Segment Start: MATERIAL PROVIDED
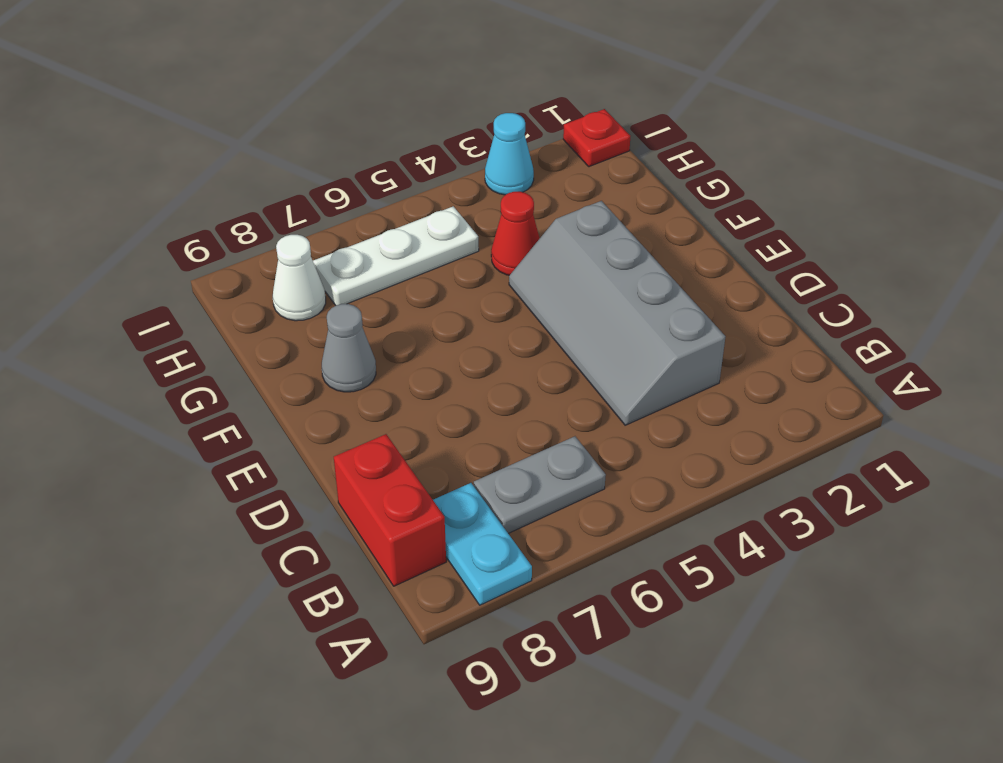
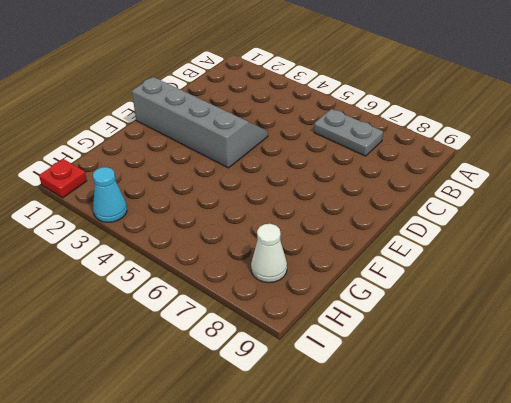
grey slope D1:E4 level 1 top E -> grey slope C3:F4 level 1 top 3
none -> cyan plate A8:B8 level 1
none -> red brick B9:C9 level 1

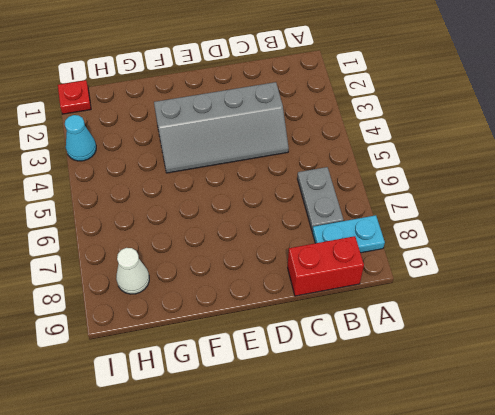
none -> grey cone F8 level 1
none -> red cone G4 level 1

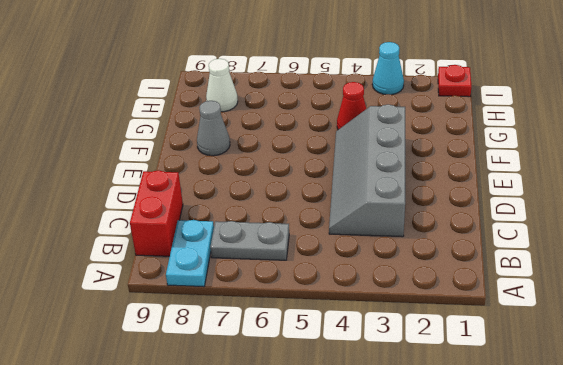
none -> white plate H5:H7 level 1

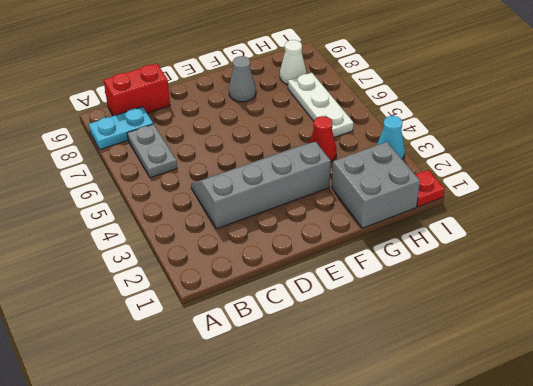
grey brick G1:H2 level 1 -> none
Segment End: MATERIAL PROVIDED
▶ **TASK DETAILS**
Return verbatim every line from the one holding "none -> red cone G4 level 1" to the end of the records above. Do not copy the pictures.

▶ **ANSWER SECTION**
none -> red cone G4 level 1

none -> white plate H5:H7 level 1

grey brick G1:H2 level 1 -> none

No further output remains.